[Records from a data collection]
== Segment start ==

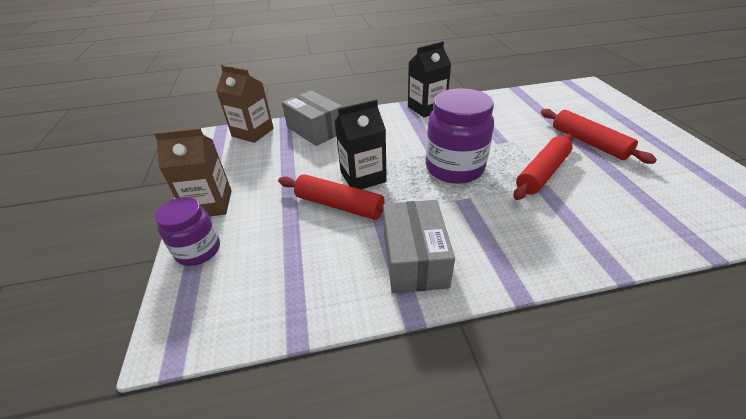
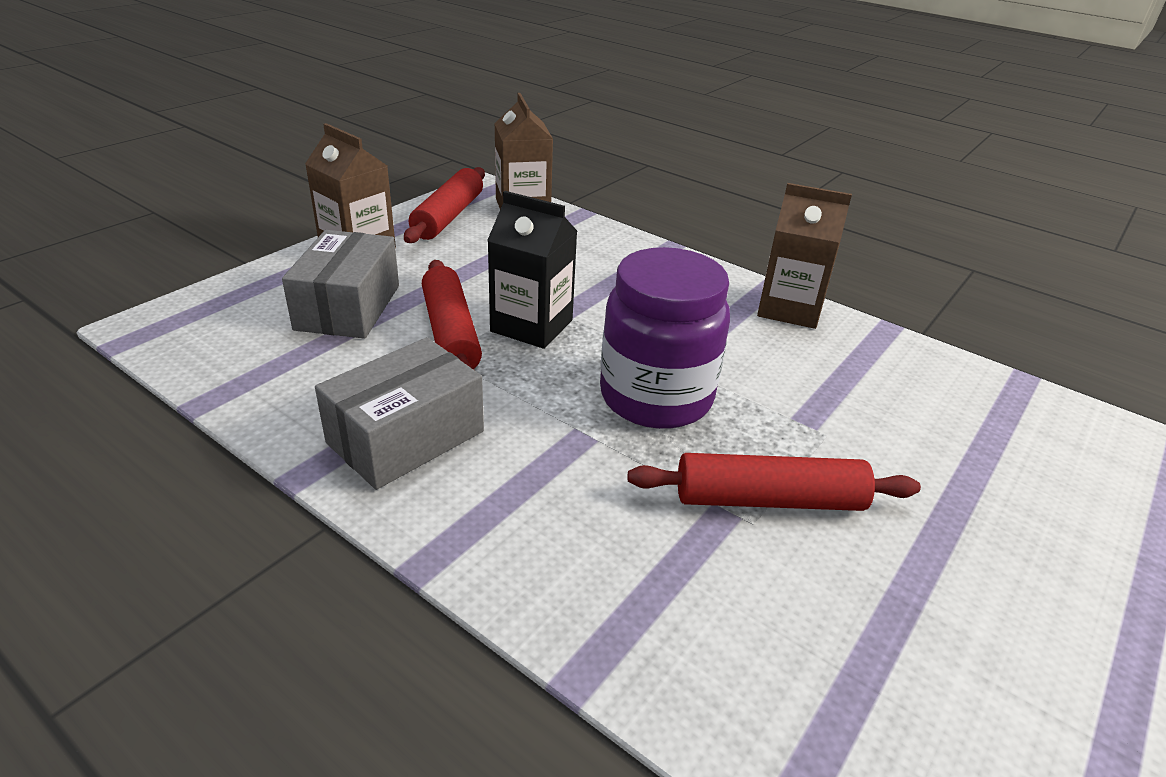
camera: 45 degrees right, 5 degrees down
(198, 250) = (279, 279): purple jar -> none
(315, 130) = (590, 244): grey box -> grey box (348, 307)
(426, 108) = (789, 309): black carton -> brown carton
(589, 142) = (966, 535): red rolling pin -> red rolling pin (448, 216)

== Segment end ==

Try it – Write out the records above in full and exactly, with no pictures.

Result below –
camera: 45 degrees right, 5 degrees down
(198, 250) = (279, 279): purple jar -> none
(315, 130) = (590, 244): grey box -> grey box (348, 307)
(426, 108) = (789, 309): black carton -> brown carton
(589, 142) = (966, 535): red rolling pin -> red rolling pin (448, 216)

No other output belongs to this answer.